• [Activity]:
Every line of the listing must be repeated in the answer without alteration.

• [Input data]:
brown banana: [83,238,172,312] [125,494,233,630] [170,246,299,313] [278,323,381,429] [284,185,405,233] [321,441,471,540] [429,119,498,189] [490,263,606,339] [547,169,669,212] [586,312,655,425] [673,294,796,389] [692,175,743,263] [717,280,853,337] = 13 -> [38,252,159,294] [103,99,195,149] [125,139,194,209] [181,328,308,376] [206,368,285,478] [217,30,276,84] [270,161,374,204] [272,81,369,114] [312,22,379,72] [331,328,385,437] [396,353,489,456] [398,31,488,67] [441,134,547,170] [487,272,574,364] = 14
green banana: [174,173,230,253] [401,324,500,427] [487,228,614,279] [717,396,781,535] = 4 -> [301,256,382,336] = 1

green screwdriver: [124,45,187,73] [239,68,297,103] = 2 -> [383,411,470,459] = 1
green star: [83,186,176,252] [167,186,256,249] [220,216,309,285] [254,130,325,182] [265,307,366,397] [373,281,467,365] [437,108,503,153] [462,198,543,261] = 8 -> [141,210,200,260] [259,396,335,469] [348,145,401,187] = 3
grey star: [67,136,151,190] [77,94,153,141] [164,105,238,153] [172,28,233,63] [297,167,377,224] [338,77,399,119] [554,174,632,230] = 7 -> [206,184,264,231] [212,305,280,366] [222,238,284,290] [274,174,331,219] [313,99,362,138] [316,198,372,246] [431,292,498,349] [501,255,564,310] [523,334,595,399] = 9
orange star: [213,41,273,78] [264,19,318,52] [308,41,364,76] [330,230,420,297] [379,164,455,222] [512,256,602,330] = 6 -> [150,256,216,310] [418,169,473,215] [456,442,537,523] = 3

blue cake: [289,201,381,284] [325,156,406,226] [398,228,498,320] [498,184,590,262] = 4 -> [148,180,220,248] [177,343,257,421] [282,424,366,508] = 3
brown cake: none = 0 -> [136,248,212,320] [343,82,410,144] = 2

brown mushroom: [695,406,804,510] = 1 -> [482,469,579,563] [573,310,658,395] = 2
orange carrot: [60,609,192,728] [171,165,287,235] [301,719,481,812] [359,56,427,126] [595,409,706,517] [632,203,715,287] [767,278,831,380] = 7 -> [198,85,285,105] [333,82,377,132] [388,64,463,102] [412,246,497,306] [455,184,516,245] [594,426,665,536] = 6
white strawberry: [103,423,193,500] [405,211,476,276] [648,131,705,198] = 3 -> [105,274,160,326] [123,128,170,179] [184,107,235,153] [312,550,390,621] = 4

• [Answer section]:
brown banana: [83,238,172,312] [125,494,233,630] [170,246,299,313] [278,323,381,429] [284,185,405,233] [321,441,471,540] [429,119,498,189] [490,263,606,339] [547,169,669,212] [586,312,655,425] [673,294,796,389] [692,175,743,263] [717,280,853,337] = 13 -> [38,252,159,294] [103,99,195,149] [125,139,194,209] [181,328,308,376] [206,368,285,478] [217,30,276,84] [270,161,374,204] [272,81,369,114] [312,22,379,72] [331,328,385,437] [396,353,489,456] [398,31,488,67] [441,134,547,170] [487,272,574,364] = 14
green banana: [174,173,230,253] [401,324,500,427] [487,228,614,279] [717,396,781,535] = 4 -> [301,256,382,336] = 1

green screwdriver: [124,45,187,73] [239,68,297,103] = 2 -> [383,411,470,459] = 1
green star: [83,186,176,252] [167,186,256,249] [220,216,309,285] [254,130,325,182] [265,307,366,397] [373,281,467,365] [437,108,503,153] [462,198,543,261] = 8 -> [141,210,200,260] [259,396,335,469] [348,145,401,187] = 3
grey star: [67,136,151,190] [77,94,153,141] [164,105,238,153] [172,28,233,63] [297,167,377,224] [338,77,399,119] [554,174,632,230] = 7 -> [206,184,264,231] [212,305,280,366] [222,238,284,290] [274,174,331,219] [313,99,362,138] [316,198,372,246] [431,292,498,349] [501,255,564,310] [523,334,595,399] = 9
orange star: [213,41,273,78] [264,19,318,52] [308,41,364,76] [330,230,420,297] [379,164,455,222] [512,256,602,330] = 6 -> [150,256,216,310] [418,169,473,215] [456,442,537,523] = 3

blue cake: [289,201,381,284] [325,156,406,226] [398,228,498,320] [498,184,590,262] = 4 -> [148,180,220,248] [177,343,257,421] [282,424,366,508] = 3
brown cake: none = 0 -> [136,248,212,320] [343,82,410,144] = 2

brown mushroom: [695,406,804,510] = 1 -> [482,469,579,563] [573,310,658,395] = 2
orange carrot: [60,609,192,728] [171,165,287,235] [301,719,481,812] [359,56,427,126] [595,409,706,517] [632,203,715,287] [767,278,831,380] = 7 -> [198,85,285,105] [333,82,377,132] [388,64,463,102] [412,246,497,306] [455,184,516,245] [594,426,665,536] = 6
white strawberry: [103,423,193,500] [405,211,476,276] [648,131,705,198] = 3 -> [105,274,160,326] [123,128,170,179] [184,107,235,153] [312,550,390,621] = 4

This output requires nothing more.